[Start of section]

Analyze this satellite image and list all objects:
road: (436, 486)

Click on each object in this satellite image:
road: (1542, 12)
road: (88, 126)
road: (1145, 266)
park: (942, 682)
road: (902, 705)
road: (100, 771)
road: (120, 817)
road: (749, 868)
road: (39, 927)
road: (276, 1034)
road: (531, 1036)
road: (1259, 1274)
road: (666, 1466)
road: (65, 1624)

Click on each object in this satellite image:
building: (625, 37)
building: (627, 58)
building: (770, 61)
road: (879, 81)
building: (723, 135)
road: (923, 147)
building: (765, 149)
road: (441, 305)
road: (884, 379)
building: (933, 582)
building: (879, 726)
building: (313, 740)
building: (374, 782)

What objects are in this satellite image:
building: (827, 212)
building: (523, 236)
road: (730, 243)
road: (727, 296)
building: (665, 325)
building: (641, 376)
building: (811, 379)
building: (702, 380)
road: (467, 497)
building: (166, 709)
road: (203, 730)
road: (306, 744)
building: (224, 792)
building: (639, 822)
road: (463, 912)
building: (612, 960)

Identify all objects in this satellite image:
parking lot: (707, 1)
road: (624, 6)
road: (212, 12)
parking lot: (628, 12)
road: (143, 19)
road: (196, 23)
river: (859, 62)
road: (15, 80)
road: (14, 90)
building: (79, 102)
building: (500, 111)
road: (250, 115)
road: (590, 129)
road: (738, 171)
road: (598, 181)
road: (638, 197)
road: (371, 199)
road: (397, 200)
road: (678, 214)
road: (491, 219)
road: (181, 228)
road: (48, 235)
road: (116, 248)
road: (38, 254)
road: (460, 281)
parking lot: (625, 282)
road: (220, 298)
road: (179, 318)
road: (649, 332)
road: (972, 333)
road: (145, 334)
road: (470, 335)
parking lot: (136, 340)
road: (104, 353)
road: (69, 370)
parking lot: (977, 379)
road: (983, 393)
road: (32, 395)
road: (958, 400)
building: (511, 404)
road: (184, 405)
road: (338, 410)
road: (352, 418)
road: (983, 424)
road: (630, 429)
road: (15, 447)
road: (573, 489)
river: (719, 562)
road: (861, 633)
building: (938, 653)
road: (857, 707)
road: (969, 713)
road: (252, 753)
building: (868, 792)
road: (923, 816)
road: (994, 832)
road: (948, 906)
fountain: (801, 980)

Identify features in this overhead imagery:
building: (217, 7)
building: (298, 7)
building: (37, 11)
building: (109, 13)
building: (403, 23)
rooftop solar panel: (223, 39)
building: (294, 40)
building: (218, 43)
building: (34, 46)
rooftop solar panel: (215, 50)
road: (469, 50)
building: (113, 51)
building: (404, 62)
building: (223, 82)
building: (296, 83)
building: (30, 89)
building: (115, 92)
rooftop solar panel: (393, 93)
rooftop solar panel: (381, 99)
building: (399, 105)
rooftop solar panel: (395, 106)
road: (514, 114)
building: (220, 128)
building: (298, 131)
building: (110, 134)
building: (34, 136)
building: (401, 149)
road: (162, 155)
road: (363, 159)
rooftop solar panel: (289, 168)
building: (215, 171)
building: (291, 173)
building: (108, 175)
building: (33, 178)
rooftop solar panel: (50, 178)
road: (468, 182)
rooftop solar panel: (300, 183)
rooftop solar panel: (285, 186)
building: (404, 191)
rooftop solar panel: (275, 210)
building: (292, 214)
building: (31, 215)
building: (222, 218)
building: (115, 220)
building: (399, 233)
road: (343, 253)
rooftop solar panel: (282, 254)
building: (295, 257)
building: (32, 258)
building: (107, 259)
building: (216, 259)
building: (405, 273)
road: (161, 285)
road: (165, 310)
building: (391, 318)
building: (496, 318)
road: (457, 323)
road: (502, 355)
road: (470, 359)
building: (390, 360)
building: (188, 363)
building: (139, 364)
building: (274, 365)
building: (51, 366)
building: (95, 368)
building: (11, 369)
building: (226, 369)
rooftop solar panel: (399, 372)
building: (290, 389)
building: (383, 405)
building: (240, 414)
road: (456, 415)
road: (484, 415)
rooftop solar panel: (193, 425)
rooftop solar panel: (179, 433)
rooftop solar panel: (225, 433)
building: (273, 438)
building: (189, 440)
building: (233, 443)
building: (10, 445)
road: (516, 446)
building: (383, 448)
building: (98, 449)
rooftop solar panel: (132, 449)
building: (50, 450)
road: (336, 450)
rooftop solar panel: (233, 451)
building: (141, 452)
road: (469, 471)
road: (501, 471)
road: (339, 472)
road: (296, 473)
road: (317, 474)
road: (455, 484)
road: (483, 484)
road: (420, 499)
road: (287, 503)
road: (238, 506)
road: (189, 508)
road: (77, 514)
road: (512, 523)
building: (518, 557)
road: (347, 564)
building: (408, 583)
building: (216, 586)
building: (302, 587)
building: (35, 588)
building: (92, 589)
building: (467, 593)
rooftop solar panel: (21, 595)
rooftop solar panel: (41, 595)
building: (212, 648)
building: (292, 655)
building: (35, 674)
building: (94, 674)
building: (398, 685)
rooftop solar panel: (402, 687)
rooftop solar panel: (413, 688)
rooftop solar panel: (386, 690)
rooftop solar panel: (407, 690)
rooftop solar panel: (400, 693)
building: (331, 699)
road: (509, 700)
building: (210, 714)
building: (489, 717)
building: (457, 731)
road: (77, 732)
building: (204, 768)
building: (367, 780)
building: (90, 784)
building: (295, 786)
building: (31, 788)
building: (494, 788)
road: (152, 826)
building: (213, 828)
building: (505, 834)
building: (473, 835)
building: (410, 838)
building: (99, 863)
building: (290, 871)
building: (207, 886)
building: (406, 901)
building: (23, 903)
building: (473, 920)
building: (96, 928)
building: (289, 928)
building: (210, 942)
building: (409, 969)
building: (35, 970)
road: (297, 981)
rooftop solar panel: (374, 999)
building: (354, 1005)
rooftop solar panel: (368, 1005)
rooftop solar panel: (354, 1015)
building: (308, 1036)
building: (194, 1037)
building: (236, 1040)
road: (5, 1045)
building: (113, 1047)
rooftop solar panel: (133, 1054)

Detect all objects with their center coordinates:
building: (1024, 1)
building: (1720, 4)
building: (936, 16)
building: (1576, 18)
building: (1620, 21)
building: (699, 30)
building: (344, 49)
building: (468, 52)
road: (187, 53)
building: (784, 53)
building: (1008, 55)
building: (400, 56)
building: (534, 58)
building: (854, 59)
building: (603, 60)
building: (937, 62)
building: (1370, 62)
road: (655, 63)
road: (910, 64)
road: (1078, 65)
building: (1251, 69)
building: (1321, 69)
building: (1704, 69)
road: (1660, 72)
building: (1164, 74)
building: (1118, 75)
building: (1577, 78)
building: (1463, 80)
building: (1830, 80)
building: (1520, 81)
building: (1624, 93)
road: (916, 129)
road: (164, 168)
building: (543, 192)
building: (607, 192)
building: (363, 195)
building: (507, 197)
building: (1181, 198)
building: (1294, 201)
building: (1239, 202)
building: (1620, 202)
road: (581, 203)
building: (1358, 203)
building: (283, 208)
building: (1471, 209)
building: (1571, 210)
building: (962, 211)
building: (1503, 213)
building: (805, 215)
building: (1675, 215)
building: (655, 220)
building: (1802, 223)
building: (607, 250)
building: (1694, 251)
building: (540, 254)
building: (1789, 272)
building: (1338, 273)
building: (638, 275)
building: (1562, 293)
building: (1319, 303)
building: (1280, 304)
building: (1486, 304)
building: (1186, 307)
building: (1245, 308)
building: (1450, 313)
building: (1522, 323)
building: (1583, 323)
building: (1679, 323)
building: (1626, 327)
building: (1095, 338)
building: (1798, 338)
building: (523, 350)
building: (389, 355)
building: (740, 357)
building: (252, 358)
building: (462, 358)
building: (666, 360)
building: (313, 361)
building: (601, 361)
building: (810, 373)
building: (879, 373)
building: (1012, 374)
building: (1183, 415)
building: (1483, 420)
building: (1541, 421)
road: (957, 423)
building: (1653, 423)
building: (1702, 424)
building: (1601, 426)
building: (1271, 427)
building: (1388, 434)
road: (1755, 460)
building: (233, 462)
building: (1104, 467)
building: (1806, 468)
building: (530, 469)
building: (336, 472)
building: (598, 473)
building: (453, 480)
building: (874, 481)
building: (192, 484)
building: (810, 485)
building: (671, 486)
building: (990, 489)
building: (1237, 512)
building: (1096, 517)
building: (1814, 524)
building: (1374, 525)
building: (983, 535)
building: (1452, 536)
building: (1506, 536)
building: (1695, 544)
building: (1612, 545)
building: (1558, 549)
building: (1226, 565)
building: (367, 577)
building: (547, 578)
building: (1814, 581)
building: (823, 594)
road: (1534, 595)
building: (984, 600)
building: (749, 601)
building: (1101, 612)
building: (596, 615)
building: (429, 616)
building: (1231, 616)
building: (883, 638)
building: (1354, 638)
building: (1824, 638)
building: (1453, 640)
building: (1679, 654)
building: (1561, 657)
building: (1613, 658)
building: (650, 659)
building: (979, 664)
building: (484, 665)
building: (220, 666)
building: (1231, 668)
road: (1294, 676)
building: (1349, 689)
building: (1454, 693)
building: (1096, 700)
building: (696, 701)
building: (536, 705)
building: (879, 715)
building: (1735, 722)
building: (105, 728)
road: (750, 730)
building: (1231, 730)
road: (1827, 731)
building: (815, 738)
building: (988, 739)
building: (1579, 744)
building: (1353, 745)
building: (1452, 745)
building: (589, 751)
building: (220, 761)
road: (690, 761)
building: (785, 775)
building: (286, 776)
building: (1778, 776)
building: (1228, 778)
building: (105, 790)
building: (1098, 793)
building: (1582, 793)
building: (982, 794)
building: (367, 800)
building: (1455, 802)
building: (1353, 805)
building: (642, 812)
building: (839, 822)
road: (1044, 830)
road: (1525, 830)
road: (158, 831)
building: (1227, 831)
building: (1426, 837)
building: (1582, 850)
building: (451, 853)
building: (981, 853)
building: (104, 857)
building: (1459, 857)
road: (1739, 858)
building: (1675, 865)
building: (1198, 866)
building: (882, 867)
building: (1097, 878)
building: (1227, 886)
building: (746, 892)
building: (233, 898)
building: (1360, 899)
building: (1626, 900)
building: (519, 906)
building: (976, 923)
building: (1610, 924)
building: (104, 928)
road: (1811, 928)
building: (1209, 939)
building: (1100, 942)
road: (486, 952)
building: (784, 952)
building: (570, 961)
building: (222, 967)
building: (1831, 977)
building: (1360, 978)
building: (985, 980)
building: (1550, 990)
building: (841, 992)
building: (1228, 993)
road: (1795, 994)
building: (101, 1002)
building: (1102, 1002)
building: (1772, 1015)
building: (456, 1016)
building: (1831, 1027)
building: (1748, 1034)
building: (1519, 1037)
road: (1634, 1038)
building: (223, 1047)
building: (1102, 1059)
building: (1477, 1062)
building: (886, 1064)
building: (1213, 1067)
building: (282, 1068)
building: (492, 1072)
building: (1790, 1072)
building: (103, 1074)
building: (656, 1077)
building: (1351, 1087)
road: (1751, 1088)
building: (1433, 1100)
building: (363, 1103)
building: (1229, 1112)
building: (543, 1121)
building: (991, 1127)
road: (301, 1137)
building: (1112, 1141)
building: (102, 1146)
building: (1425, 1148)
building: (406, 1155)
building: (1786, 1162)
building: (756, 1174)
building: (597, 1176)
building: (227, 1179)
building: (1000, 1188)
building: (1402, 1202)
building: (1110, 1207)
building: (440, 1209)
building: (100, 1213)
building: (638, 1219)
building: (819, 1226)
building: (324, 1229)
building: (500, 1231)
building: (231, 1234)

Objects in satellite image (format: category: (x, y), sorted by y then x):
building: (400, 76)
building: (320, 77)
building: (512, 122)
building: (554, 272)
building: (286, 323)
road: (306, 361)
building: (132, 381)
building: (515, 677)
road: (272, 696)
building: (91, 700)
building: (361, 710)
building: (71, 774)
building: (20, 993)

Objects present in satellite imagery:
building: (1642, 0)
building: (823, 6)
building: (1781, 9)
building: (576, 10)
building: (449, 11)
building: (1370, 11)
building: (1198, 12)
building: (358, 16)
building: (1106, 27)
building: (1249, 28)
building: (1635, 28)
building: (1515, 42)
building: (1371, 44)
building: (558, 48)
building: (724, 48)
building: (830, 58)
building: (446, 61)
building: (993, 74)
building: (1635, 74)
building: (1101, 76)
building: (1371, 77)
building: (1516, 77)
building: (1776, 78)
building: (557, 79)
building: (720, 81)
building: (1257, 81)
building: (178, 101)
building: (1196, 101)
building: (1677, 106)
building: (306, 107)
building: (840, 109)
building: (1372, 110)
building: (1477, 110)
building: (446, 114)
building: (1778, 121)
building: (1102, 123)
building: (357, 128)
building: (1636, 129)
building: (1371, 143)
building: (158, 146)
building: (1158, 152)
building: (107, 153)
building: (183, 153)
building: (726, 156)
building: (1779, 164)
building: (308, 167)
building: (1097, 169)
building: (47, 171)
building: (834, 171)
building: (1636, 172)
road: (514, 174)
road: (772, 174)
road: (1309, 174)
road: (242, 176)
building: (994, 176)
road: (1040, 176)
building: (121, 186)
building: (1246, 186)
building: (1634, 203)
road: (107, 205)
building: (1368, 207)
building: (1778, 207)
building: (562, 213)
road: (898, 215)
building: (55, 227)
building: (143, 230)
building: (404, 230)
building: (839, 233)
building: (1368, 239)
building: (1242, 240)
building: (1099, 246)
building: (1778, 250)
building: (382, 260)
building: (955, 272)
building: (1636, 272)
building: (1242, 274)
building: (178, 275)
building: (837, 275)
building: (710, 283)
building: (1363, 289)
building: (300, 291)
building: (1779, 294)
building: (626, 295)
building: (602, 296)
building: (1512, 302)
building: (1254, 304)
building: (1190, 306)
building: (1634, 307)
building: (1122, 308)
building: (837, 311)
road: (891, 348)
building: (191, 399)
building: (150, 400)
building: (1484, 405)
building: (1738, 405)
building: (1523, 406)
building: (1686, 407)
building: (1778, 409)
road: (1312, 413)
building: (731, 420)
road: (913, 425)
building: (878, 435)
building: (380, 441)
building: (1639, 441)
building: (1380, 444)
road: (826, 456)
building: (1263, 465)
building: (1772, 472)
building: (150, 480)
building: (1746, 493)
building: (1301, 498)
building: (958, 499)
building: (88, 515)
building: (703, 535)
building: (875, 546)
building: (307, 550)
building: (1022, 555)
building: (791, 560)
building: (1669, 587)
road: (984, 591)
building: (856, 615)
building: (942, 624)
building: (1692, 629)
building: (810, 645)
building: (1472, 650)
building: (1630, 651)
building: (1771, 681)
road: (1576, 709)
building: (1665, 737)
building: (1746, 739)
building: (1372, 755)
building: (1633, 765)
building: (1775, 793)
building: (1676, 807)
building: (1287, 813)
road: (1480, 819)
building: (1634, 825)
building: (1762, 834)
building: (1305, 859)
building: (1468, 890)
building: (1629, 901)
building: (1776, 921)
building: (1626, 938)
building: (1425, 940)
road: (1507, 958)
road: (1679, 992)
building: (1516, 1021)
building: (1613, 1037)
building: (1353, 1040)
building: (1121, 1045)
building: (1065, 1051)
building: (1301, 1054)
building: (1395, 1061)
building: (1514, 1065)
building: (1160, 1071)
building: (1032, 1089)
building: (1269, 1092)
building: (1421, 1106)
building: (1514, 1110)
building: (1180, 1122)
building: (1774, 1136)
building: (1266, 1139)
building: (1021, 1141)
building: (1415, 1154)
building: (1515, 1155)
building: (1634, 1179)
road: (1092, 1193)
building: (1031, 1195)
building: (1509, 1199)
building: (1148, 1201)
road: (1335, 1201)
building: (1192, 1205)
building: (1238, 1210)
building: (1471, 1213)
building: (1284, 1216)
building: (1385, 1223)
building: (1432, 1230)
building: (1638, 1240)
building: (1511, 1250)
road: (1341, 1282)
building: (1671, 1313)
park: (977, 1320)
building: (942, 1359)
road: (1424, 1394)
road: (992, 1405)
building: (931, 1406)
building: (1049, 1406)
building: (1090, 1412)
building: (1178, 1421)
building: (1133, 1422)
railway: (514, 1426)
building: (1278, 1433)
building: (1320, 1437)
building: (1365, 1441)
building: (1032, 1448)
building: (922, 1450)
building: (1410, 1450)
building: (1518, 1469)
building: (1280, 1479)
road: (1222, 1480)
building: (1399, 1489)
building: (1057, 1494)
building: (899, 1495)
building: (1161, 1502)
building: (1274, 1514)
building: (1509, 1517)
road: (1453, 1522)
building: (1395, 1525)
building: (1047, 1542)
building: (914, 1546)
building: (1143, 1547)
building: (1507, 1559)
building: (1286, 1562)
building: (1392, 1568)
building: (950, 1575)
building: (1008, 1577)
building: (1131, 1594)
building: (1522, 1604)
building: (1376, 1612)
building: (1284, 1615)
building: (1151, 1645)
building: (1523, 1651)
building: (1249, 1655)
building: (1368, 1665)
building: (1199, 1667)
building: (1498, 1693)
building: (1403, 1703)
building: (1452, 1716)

[End of section]

WHAT IS BEING ASKED: Whenever the word "parking" occurs in a line above, copy that line.

RESPONSE TO THE TASK:
parking lot: (707, 1)
parking lot: (628, 12)
parking lot: (625, 282)
parking lot: (136, 340)
parking lot: (977, 379)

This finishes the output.